Spatial reasoning data
◇ ◇ ◇
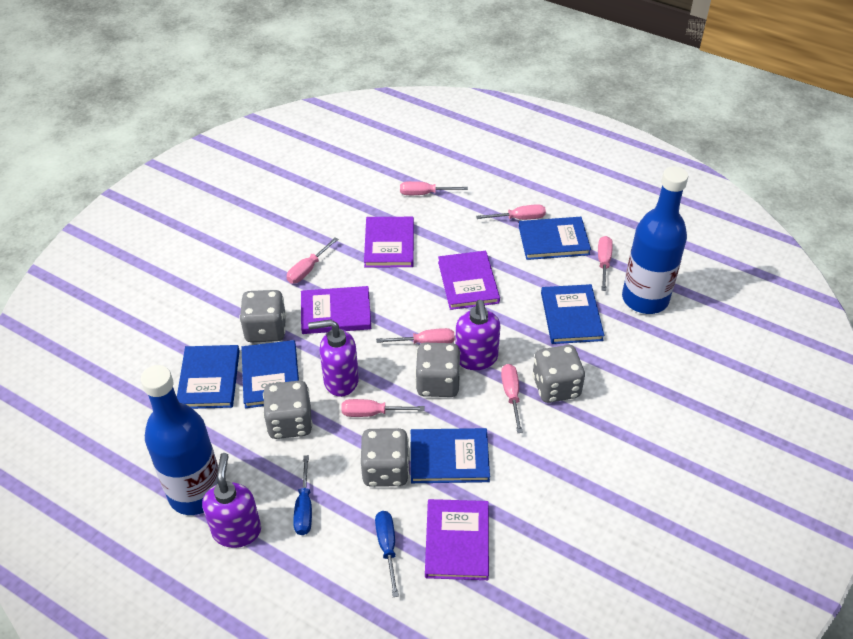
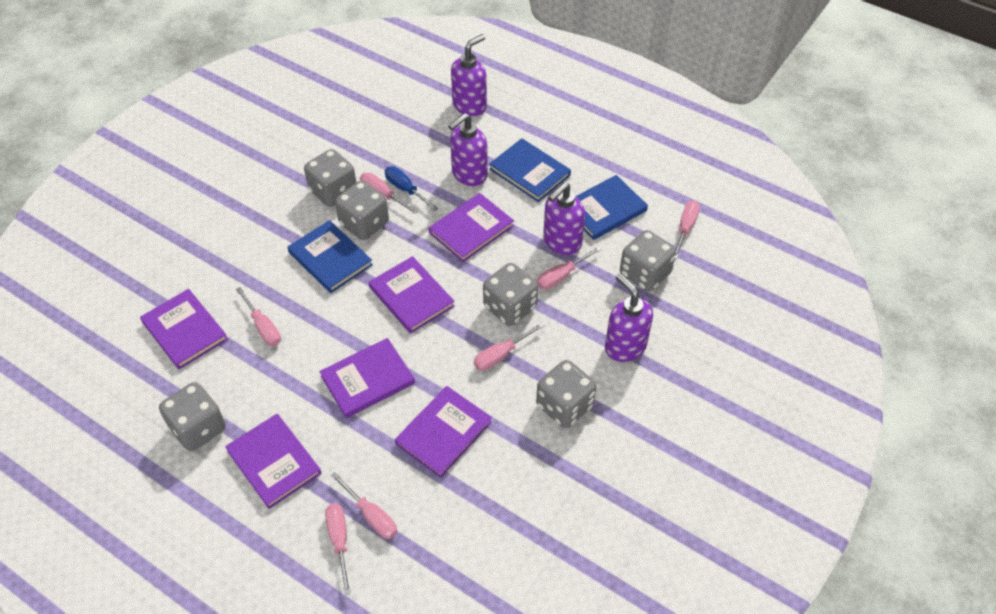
blue book: 5 -> 3
blue bottle: 2 -> 0
blue screwdriver: 2 -> 1
grey dice: 5 -> 6
purple book: 4 -> 6
purple soap dispenser: 3 -> 4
◇ ◇ ◇
From the records above, pull out every line containing the word "purple".

purple book: 4 -> 6
purple soap dispenser: 3 -> 4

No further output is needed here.